Scene images with change listings »
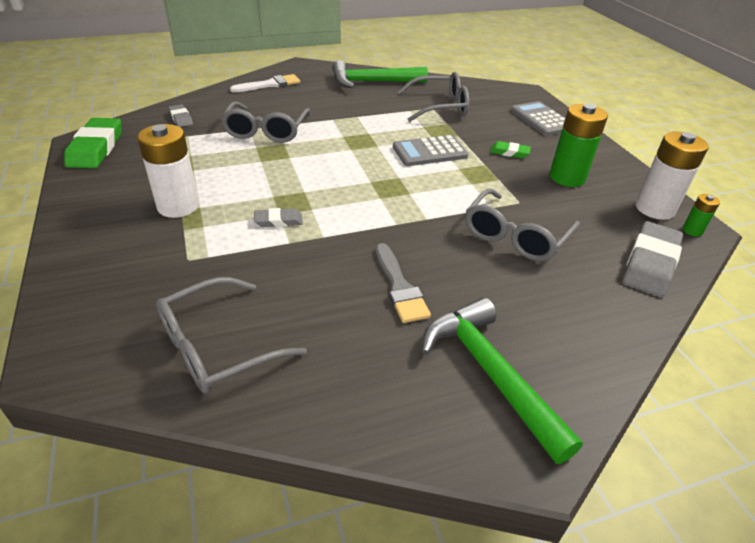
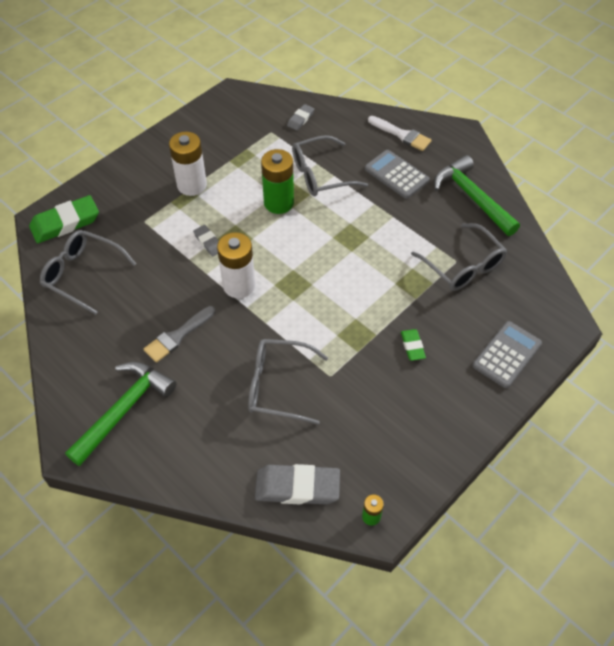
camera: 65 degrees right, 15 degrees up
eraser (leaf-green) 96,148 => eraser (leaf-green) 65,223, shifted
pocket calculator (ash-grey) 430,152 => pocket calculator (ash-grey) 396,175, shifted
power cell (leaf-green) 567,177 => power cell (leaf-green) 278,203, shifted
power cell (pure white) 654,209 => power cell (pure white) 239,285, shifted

EXERCISE » Once you find the line containing "pocket calculator (ash-grey) 430,152", copy it and every line after it through the end of the records, exactly as they stand.

OUTPUT OF THE TASK »
pocket calculator (ash-grey) 430,152 => pocket calculator (ash-grey) 396,175, shifted
power cell (leaf-green) 567,177 => power cell (leaf-green) 278,203, shifted
power cell (pure white) 654,209 => power cell (pure white) 239,285, shifted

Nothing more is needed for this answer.